───── Material provided ─────

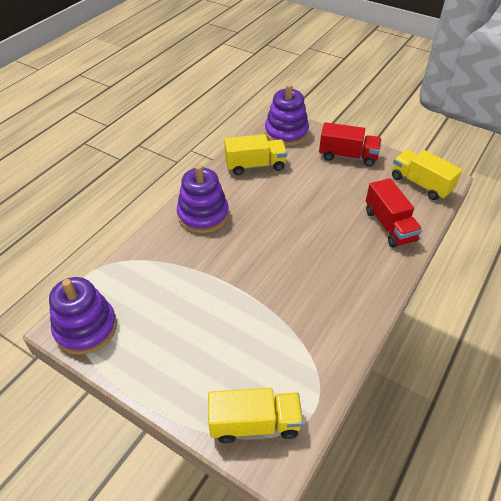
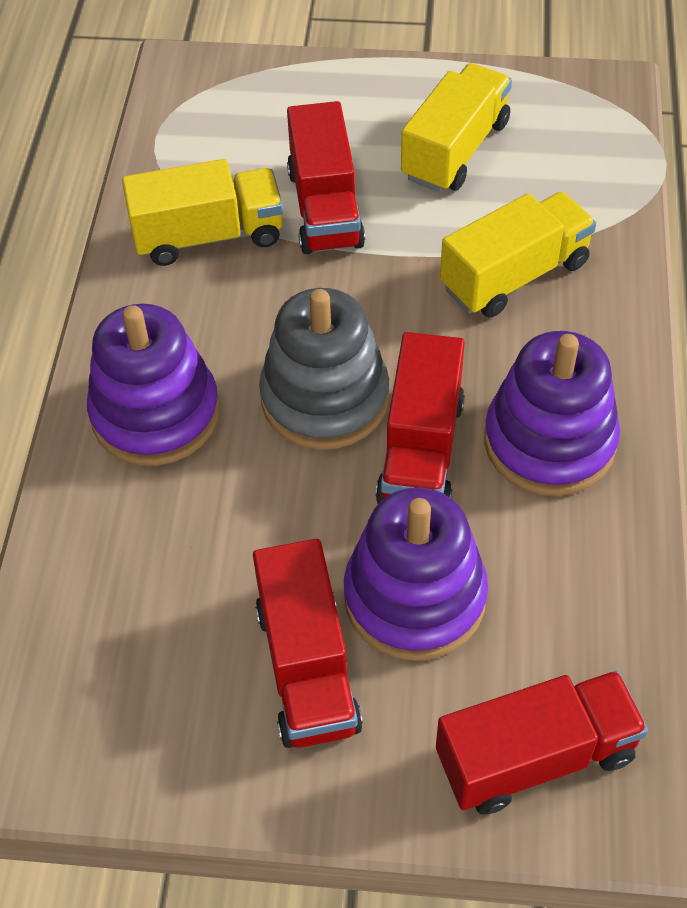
grey stacking toy: 0 -> 1
red truck: 2 -> 4

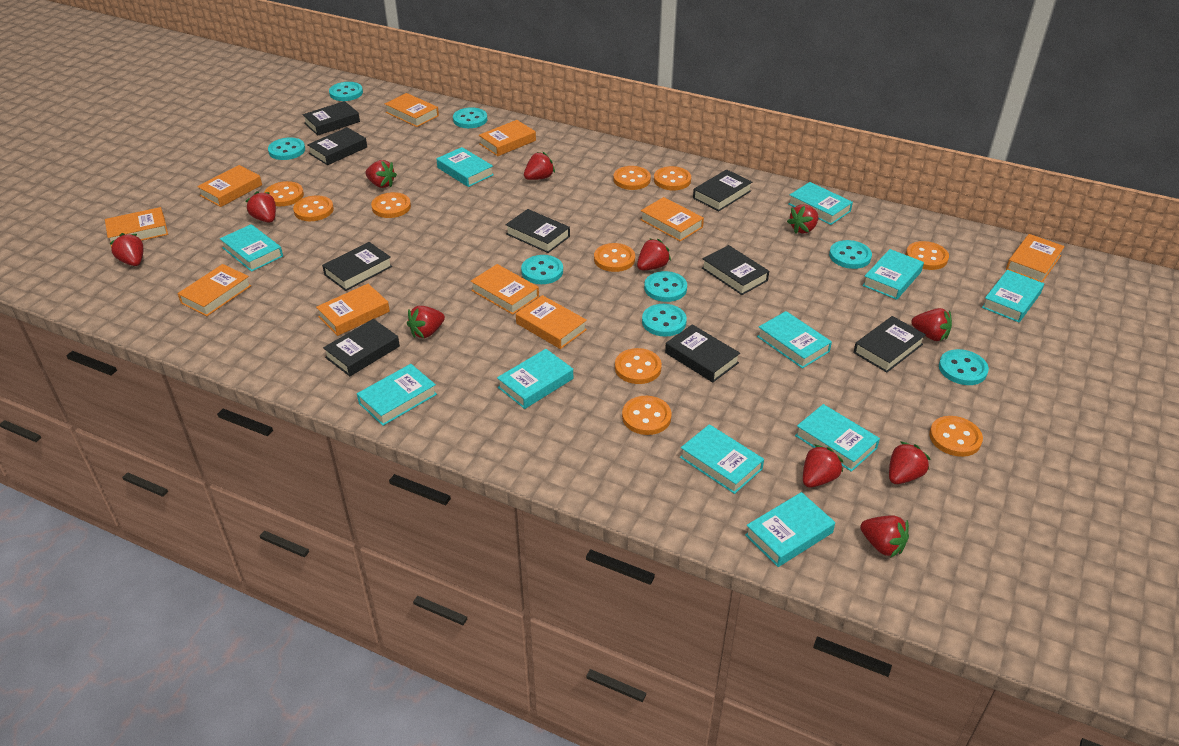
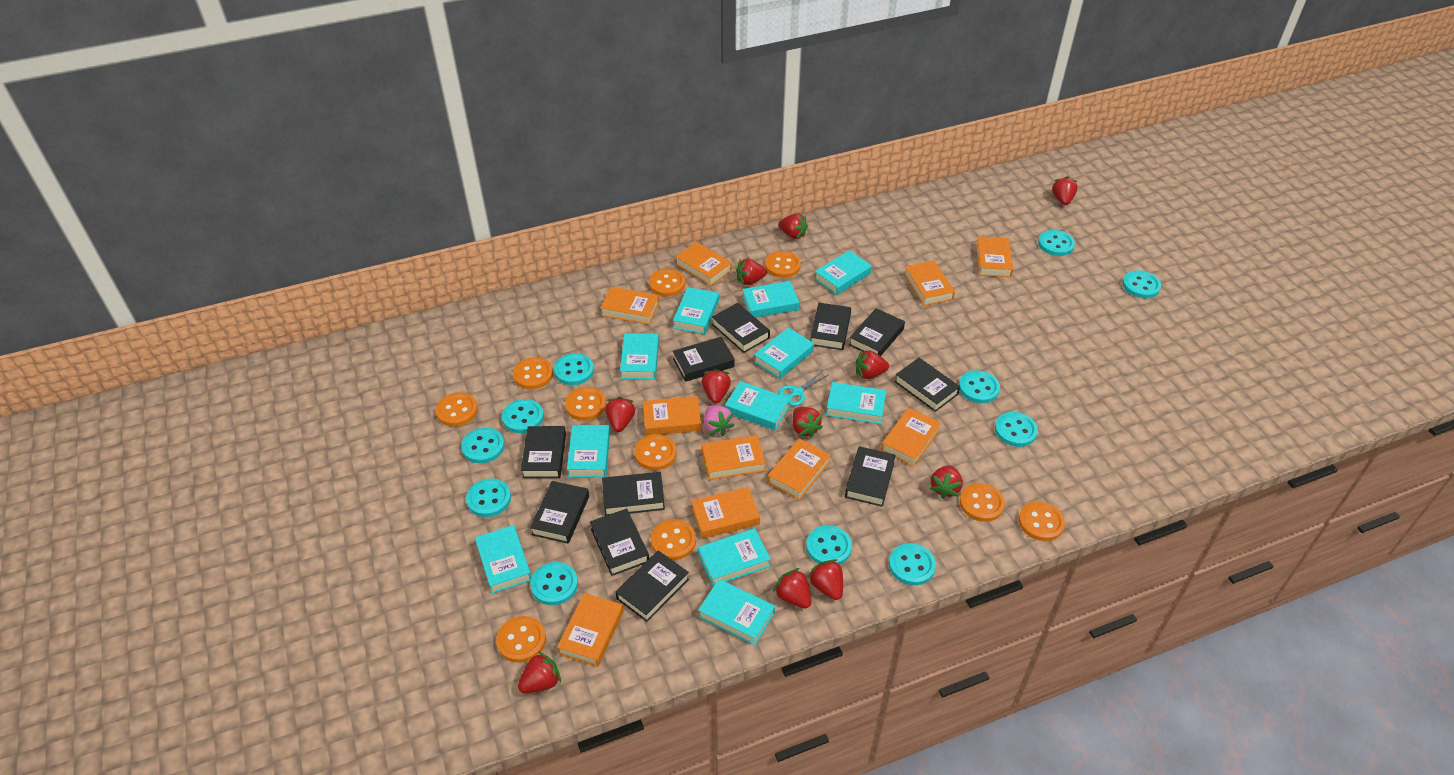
black book: 9 -> 11
pink strawberry: 0 -> 1
turquoise button: 8 -> 11
turquoise scissors: 0 -> 1

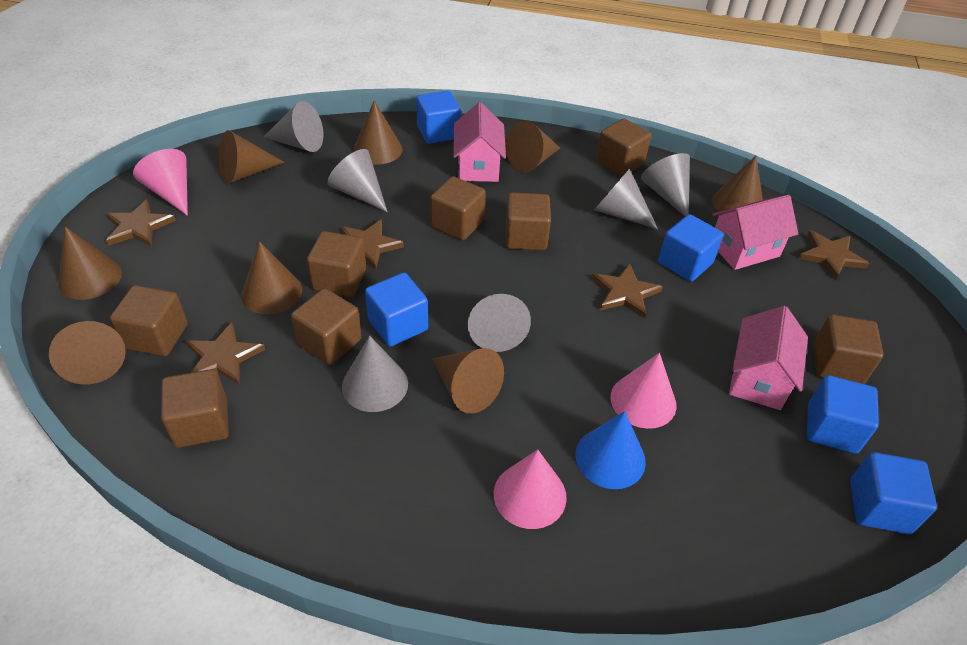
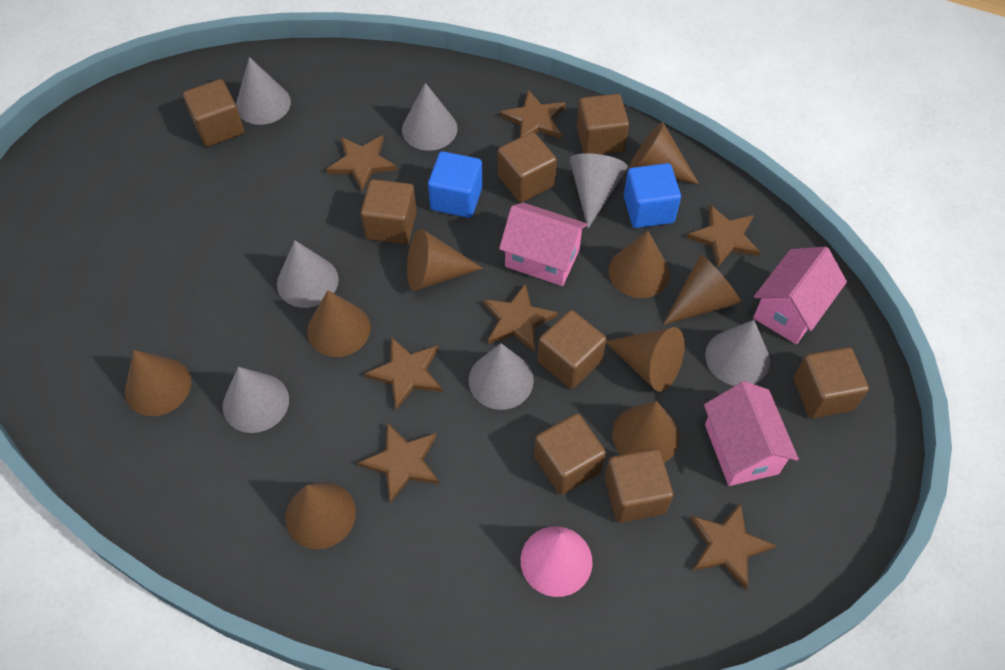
blue cone: 1 -> 0
blue cube: 5 -> 2
brown cone: 8 -> 9
brown star: 5 -> 7
grey cone: 6 -> 7
pink cone: 3 -> 1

─────

** Task objective **
An exact transcription of the records above is needed, with no pictures included.

** Result for this exercise **
grey stacking toy: 0 -> 1
red truck: 2 -> 4

black book: 9 -> 11
pink strawberry: 0 -> 1
turquoise button: 8 -> 11
turquoise scissors: 0 -> 1

blue cone: 1 -> 0
blue cube: 5 -> 2
brown cone: 8 -> 9
brown star: 5 -> 7
grey cone: 6 -> 7
pink cone: 3 -> 1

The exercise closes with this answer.